(Remote sensing detection data)
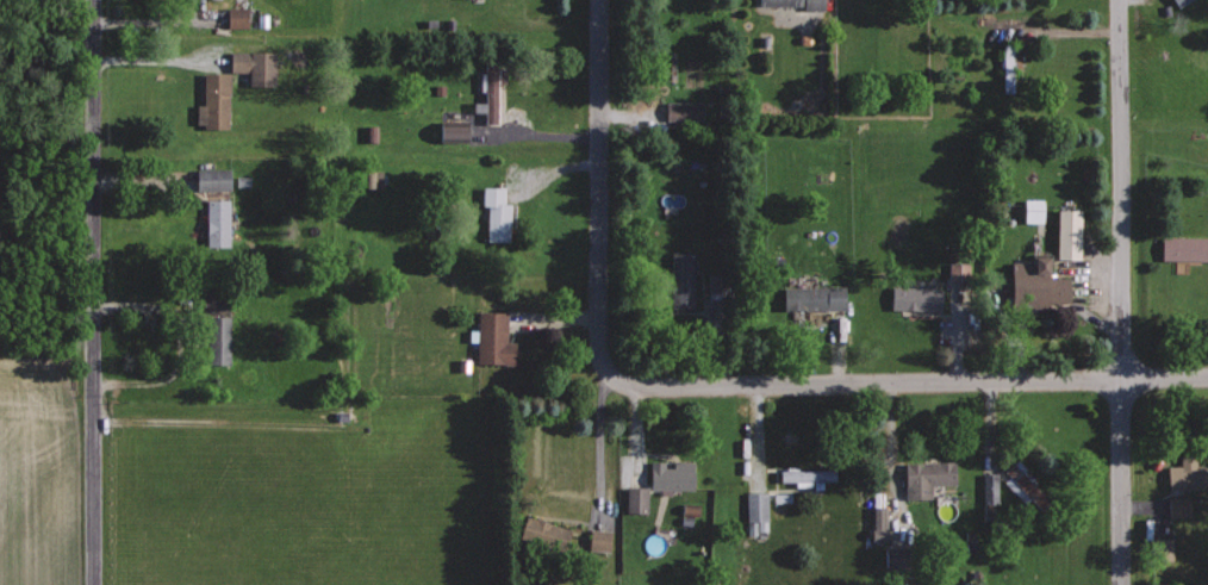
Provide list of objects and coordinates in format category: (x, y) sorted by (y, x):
building: (1178, 2)
building: (790, 3)
building: (235, 16)
building: (252, 66)
building: (490, 90)
building: (211, 100)
building: (681, 111)
building: (449, 133)
road: (597, 164)
building: (210, 179)
building: (1031, 210)
building: (494, 213)
building: (215, 222)
building: (1065, 233)
building: (1183, 248)
building: (680, 280)
building: (1034, 283)
road: (91, 292)
road: (1122, 292)
building: (811, 298)
building: (913, 298)
building: (490, 338)
building: (216, 340)
road: (882, 381)
building: (669, 476)
building: (805, 476)
building: (1186, 476)
building: (924, 477)
building: (1019, 483)
building: (988, 489)
building: (633, 499)
building: (1176, 507)
building: (755, 512)
building: (877, 523)
building: (542, 530)
building: (596, 539)
building: (1160, 549)
building: (892, 556)

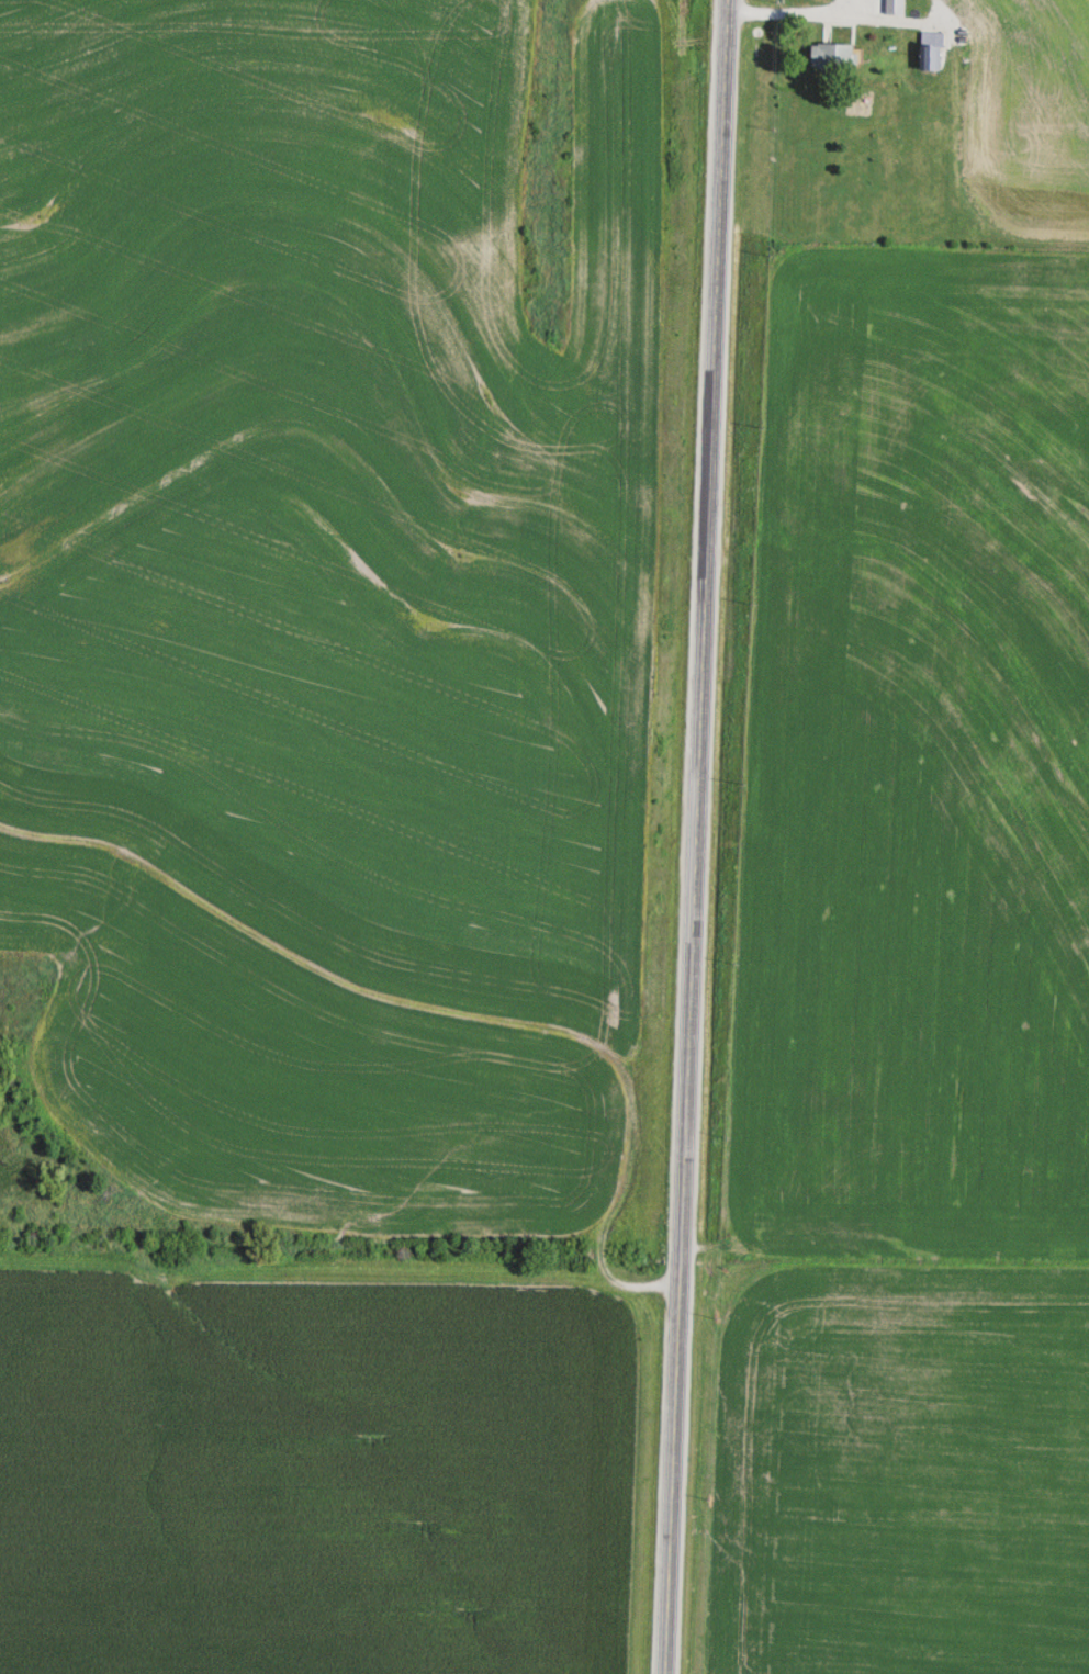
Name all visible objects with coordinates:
road: (796, 14)
building: (835, 56)
building: (934, 58)
road: (692, 836)
road: (621, 1194)

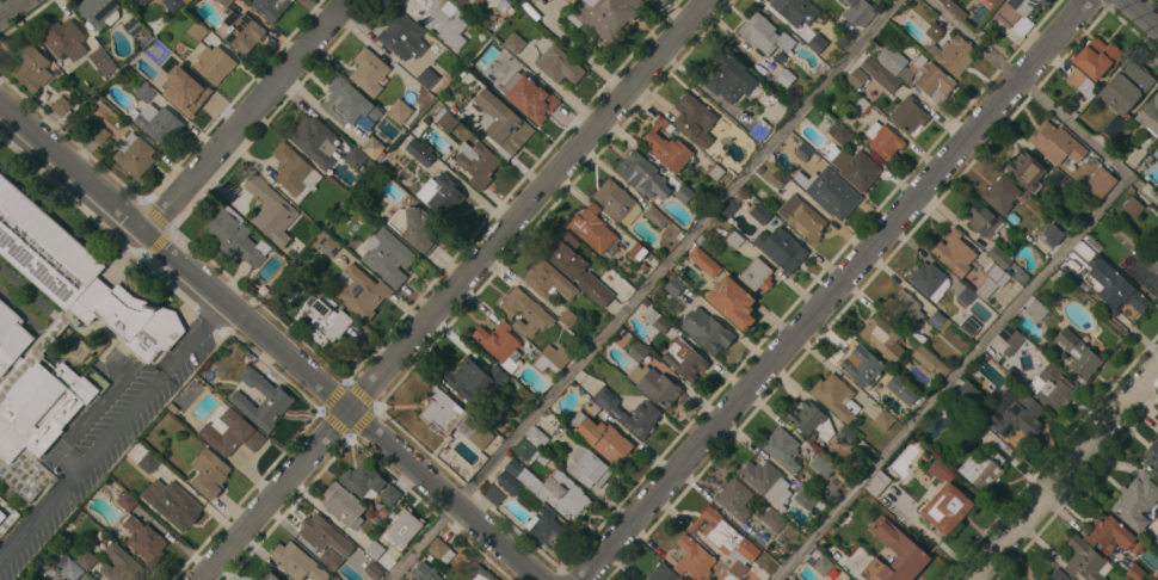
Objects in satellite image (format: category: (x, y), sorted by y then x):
building: (126, 0)
building: (127, 0)
building: (816, 0)
building: (142, 1)
building: (492, 1)
building: (225, 2)
building: (462, 2)
building: (996, 2)
building: (173, 4)
building: (271, 7)
road: (10, 8)
building: (954, 9)
building: (795, 10)
road: (1147, 10)
building: (857, 12)
building: (98, 13)
building: (605, 15)
building: (1018, 15)
building: (440, 19)
building: (133, 26)
building: (197, 31)
building: (240, 31)
building: (934, 31)
building: (763, 34)
building: (402, 36)
building: (64, 40)
building: (514, 43)
building: (816, 43)
building: (954, 54)
building: (1096, 57)
building: (500, 59)
building: (101, 61)
building: (171, 63)
building: (214, 63)
building: (558, 65)
building: (32, 68)
building: (888, 69)
building: (368, 72)
building: (426, 77)
building: (785, 78)
building: (856, 78)
building: (728, 79)
building: (931, 79)
building: (1082, 83)
building: (144, 91)
building: (187, 93)
building: (1124, 96)
building: (530, 99)
road: (1043, 102)
building: (347, 103)
building: (60, 106)
building: (398, 110)
building: (908, 114)
road: (250, 118)
building: (1149, 118)
building: (693, 119)
building: (445, 120)
building: (503, 121)
building: (158, 123)
building: (759, 130)
building: (97, 134)
building: (838, 134)
building: (314, 141)
building: (883, 141)
building: (1055, 143)
building: (372, 147)
building: (667, 147)
building: (418, 150)
building: (1157, 150)
building: (803, 152)
building: (134, 155)
building: (355, 158)
building: (476, 163)
building: (856, 168)
road: (74, 170)
building: (1025, 170)
building: (294, 171)
building: (715, 171)
building: (642, 175)
building: (776, 179)
building: (1098, 183)
building: (742, 192)
building: (828, 192)
building: (683, 193)
building: (1000, 194)
building: (441, 195)
building: (616, 201)
building: (1132, 207)
building: (727, 209)
building: (272, 211)
building: (758, 213)
building: (655, 216)
building: (802, 218)
building: (982, 219)
building: (414, 226)
building: (592, 228)
building: (1056, 231)
building: (234, 237)
building: (734, 239)
building: (328, 244)
building: (780, 248)
building: (637, 251)
building: (954, 253)
building: (387, 256)
building: (998, 256)
building: (1157, 256)
building: (703, 262)
building: (577, 272)
building: (756, 275)
building: (928, 280)
building: (991, 280)
building: (547, 281)
building: (1109, 282)
building: (674, 286)
road: (455, 290)
road: (646, 290)
road: (835, 290)
building: (360, 292)
building: (965, 295)
building: (732, 302)
building: (904, 309)
building: (1036, 310)
building: (524, 312)
building: (321, 318)
building: (567, 318)
building: (656, 319)
building: (938, 320)
building: (969, 326)
building: (705, 330)
building: (57, 335)
building: (882, 338)
building: (1010, 339)
building: (500, 345)
building: (638, 352)
building: (1078, 354)
building: (552, 358)
building: (684, 360)
building: (929, 361)
building: (860, 364)
building: (471, 379)
road: (952, 379)
building: (654, 385)
building: (1055, 388)
building: (901, 389)
building: (966, 393)
building: (836, 397)
building: (277, 401)
road: (342, 408)
building: (1013, 414)
building: (645, 415)
building: (452, 417)
building: (883, 420)
building: (810, 421)
building: (974, 429)
road: (111, 430)
building: (231, 434)
building: (845, 435)
building: (601, 437)
building: (532, 442)
building: (782, 449)
building: (135, 451)
building: (1151, 457)
building: (147, 463)
building: (822, 465)
building: (587, 466)
building: (938, 470)
building: (982, 470)
building: (209, 473)
road: (1066, 475)
building: (362, 479)
building: (765, 481)
building: (509, 483)
building: (876, 484)
building: (552, 489)
building: (389, 495)
building: (493, 495)
building: (805, 498)
building: (735, 499)
building: (126, 501)
building: (1137, 501)
building: (172, 504)
building: (342, 505)
building: (946, 508)
building: (6, 516)
building: (772, 519)
building: (544, 527)
building: (316, 530)
building: (401, 530)
building: (1108, 534)
building: (144, 540)
building: (725, 540)
building: (897, 543)
building: (835, 545)
building: (374, 549)
building: (440, 551)
building: (328, 558)
building: (694, 559)
building: (85, 560)
building: (818, 561)
building: (1085, 561)
building: (297, 563)
building: (120, 565)
building: (69, 568)
building: (371, 570)
building: (1135, 572)
building: (427, 573)
building: (481, 573)
building: (663, 573)
building: (1057, 575)
building: (268, 576)
building: (790, 578)
building: (827, 579)
building: (828, 579)

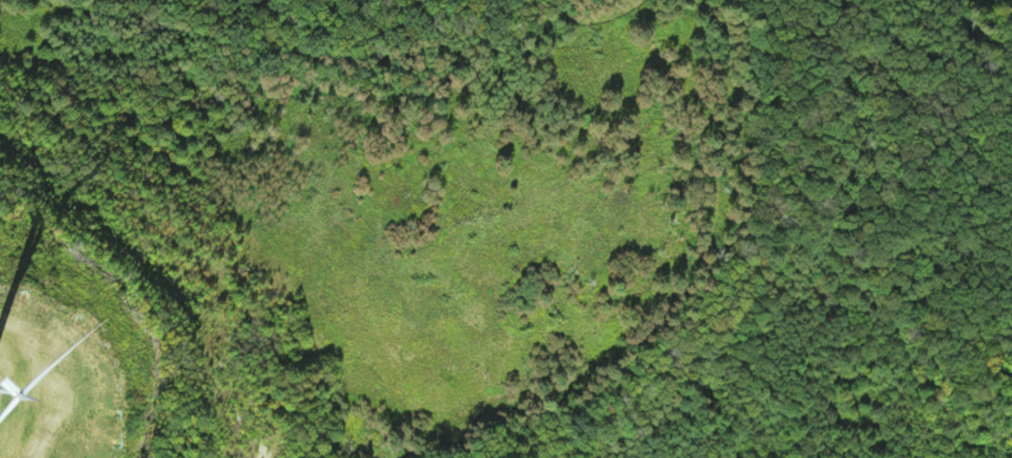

WHAT IS BEING ASKED -
Scan the entries for lines holding the string "coordinates", then copy every one of them.

SOLUTION FOR THIS PROBLEM -
Provide list of objects and coordinates in format category: (x, y) sorted by (y, x):
Name all visible objects with coordinates:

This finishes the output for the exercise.